(Supplied material begins)

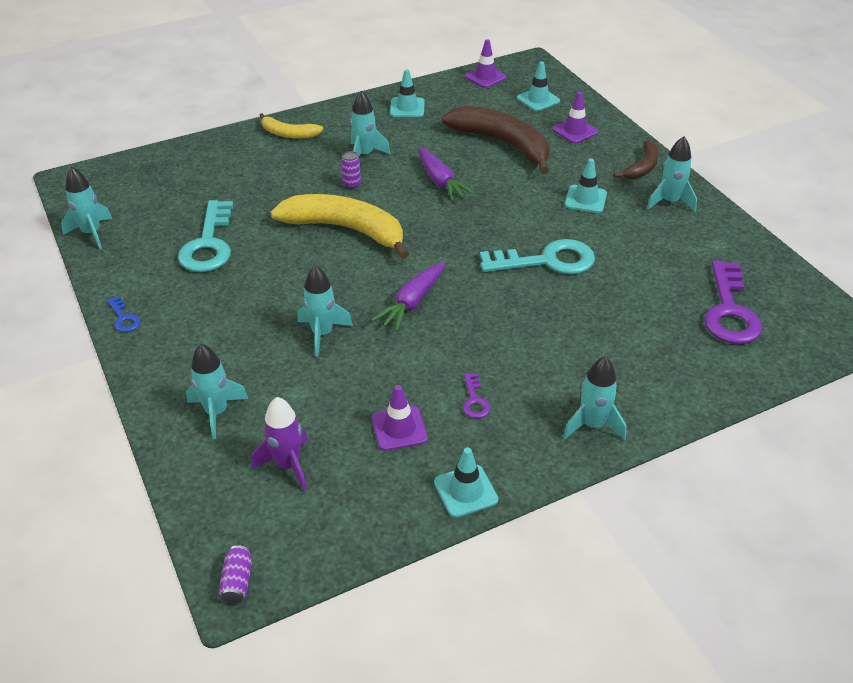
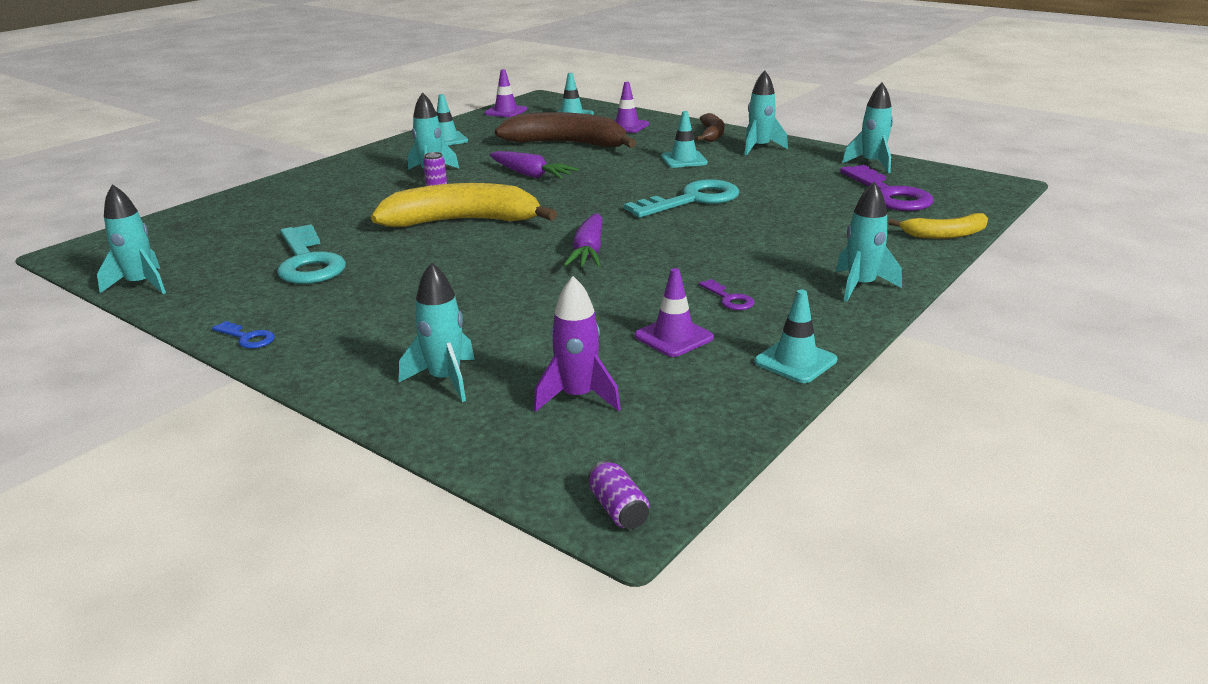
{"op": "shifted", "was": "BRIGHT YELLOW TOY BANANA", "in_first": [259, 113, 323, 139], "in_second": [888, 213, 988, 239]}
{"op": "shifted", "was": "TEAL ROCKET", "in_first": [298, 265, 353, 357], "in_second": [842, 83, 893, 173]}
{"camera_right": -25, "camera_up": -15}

(Supplied material ends)

What is expected:
Search term "shifted": count the lines of the listing in which it appears, and give the number with nothing further.

Solution to this task:
2